▶ Task details
Write out the records below once more, exactly and completely.

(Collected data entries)
= Beginning of Section =
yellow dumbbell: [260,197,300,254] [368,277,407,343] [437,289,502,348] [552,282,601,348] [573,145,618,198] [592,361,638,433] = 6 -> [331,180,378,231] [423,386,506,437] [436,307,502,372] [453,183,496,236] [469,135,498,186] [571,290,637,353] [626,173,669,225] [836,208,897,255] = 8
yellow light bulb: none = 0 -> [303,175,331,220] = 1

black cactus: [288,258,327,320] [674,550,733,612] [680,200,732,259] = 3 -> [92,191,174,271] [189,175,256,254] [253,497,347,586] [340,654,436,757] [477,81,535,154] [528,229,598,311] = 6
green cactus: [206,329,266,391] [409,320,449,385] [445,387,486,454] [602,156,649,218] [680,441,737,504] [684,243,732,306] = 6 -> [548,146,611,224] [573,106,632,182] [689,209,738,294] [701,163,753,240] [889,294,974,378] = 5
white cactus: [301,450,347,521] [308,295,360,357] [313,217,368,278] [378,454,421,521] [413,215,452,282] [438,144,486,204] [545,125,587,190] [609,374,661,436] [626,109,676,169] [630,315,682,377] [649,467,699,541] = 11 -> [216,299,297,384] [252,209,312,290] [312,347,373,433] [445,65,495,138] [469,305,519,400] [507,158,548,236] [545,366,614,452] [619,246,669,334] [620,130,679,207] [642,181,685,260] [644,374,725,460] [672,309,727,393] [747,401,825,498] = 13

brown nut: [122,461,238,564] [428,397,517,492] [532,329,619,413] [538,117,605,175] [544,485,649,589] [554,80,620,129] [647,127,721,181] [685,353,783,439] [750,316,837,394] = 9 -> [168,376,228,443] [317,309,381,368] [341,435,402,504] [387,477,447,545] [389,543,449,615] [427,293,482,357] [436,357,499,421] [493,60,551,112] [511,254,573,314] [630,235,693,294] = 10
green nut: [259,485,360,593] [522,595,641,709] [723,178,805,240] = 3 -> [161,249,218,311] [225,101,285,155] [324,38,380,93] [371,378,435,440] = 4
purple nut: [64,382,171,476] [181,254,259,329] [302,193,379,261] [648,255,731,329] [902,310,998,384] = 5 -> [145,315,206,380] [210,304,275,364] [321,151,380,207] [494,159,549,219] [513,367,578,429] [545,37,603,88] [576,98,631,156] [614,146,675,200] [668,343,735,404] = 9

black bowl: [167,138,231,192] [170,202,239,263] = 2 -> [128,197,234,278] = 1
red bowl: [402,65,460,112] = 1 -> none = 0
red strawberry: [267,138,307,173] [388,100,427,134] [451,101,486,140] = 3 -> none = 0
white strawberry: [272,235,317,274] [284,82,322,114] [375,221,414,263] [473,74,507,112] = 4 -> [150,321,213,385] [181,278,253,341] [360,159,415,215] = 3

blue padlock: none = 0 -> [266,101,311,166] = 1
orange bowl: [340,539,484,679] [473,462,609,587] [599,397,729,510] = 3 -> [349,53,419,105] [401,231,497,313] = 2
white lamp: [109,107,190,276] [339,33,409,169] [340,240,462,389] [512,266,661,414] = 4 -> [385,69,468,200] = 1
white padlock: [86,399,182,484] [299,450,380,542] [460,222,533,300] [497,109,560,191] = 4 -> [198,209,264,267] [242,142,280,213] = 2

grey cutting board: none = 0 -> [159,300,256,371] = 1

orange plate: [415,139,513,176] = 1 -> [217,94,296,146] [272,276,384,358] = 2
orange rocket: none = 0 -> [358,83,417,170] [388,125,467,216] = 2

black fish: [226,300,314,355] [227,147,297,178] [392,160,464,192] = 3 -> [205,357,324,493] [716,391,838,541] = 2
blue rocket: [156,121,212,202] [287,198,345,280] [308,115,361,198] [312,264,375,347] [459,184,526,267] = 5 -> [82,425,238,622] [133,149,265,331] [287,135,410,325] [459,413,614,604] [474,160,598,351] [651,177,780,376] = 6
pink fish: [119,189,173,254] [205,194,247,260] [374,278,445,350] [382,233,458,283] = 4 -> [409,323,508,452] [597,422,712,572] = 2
= End of Section =
▶ Output of the exercise
yellow dumbbell: [260,197,300,254] [368,277,407,343] [437,289,502,348] [552,282,601,348] [573,145,618,198] [592,361,638,433] = 6 -> [331,180,378,231] [423,386,506,437] [436,307,502,372] [453,183,496,236] [469,135,498,186] [571,290,637,353] [626,173,669,225] [836,208,897,255] = 8
yellow light bulb: none = 0 -> [303,175,331,220] = 1

black cactus: [288,258,327,320] [674,550,733,612] [680,200,732,259] = 3 -> [92,191,174,271] [189,175,256,254] [253,497,347,586] [340,654,436,757] [477,81,535,154] [528,229,598,311] = 6
green cactus: [206,329,266,391] [409,320,449,385] [445,387,486,454] [602,156,649,218] [680,441,737,504] [684,243,732,306] = 6 -> [548,146,611,224] [573,106,632,182] [689,209,738,294] [701,163,753,240] [889,294,974,378] = 5
white cactus: [301,450,347,521] [308,295,360,357] [313,217,368,278] [378,454,421,521] [413,215,452,282] [438,144,486,204] [545,125,587,190] [609,374,661,436] [626,109,676,169] [630,315,682,377] [649,467,699,541] = 11 -> [216,299,297,384] [252,209,312,290] [312,347,373,433] [445,65,495,138] [469,305,519,400] [507,158,548,236] [545,366,614,452] [619,246,669,334] [620,130,679,207] [642,181,685,260] [644,374,725,460] [672,309,727,393] [747,401,825,498] = 13

brown nut: [122,461,238,564] [428,397,517,492] [532,329,619,413] [538,117,605,175] [544,485,649,589] [554,80,620,129] [647,127,721,181] [685,353,783,439] [750,316,837,394] = 9 -> [168,376,228,443] [317,309,381,368] [341,435,402,504] [387,477,447,545] [389,543,449,615] [427,293,482,357] [436,357,499,421] [493,60,551,112] [511,254,573,314] [630,235,693,294] = 10
green nut: [259,485,360,593] [522,595,641,709] [723,178,805,240] = 3 -> [161,249,218,311] [225,101,285,155] [324,38,380,93] [371,378,435,440] = 4
purple nut: [64,382,171,476] [181,254,259,329] [302,193,379,261] [648,255,731,329] [902,310,998,384] = 5 -> [145,315,206,380] [210,304,275,364] [321,151,380,207] [494,159,549,219] [513,367,578,429] [545,37,603,88] [576,98,631,156] [614,146,675,200] [668,343,735,404] = 9

black bowl: [167,138,231,192] [170,202,239,263] = 2 -> [128,197,234,278] = 1
red bowl: [402,65,460,112] = 1 -> none = 0
red strawberry: [267,138,307,173] [388,100,427,134] [451,101,486,140] = 3 -> none = 0
white strawberry: [272,235,317,274] [284,82,322,114] [375,221,414,263] [473,74,507,112] = 4 -> [150,321,213,385] [181,278,253,341] [360,159,415,215] = 3

blue padlock: none = 0 -> [266,101,311,166] = 1
orange bowl: [340,539,484,679] [473,462,609,587] [599,397,729,510] = 3 -> [349,53,419,105] [401,231,497,313] = 2
white lamp: [109,107,190,276] [339,33,409,169] [340,240,462,389] [512,266,661,414] = 4 -> [385,69,468,200] = 1
white padlock: [86,399,182,484] [299,450,380,542] [460,222,533,300] [497,109,560,191] = 4 -> [198,209,264,267] [242,142,280,213] = 2

grey cutting board: none = 0 -> [159,300,256,371] = 1

orange plate: [415,139,513,176] = 1 -> [217,94,296,146] [272,276,384,358] = 2
orange rocket: none = 0 -> [358,83,417,170] [388,125,467,216] = 2

black fish: [226,300,314,355] [227,147,297,178] [392,160,464,192] = 3 -> [205,357,324,493] [716,391,838,541] = 2
blue rocket: [156,121,212,202] [287,198,345,280] [308,115,361,198] [312,264,375,347] [459,184,526,267] = 5 -> [82,425,238,622] [133,149,265,331] [287,135,410,325] [459,413,614,604] [474,160,598,351] [651,177,780,376] = 6
pink fish: [119,189,173,254] [205,194,247,260] [374,278,445,350] [382,233,458,283] = 4 -> [409,323,508,452] [597,422,712,572] = 2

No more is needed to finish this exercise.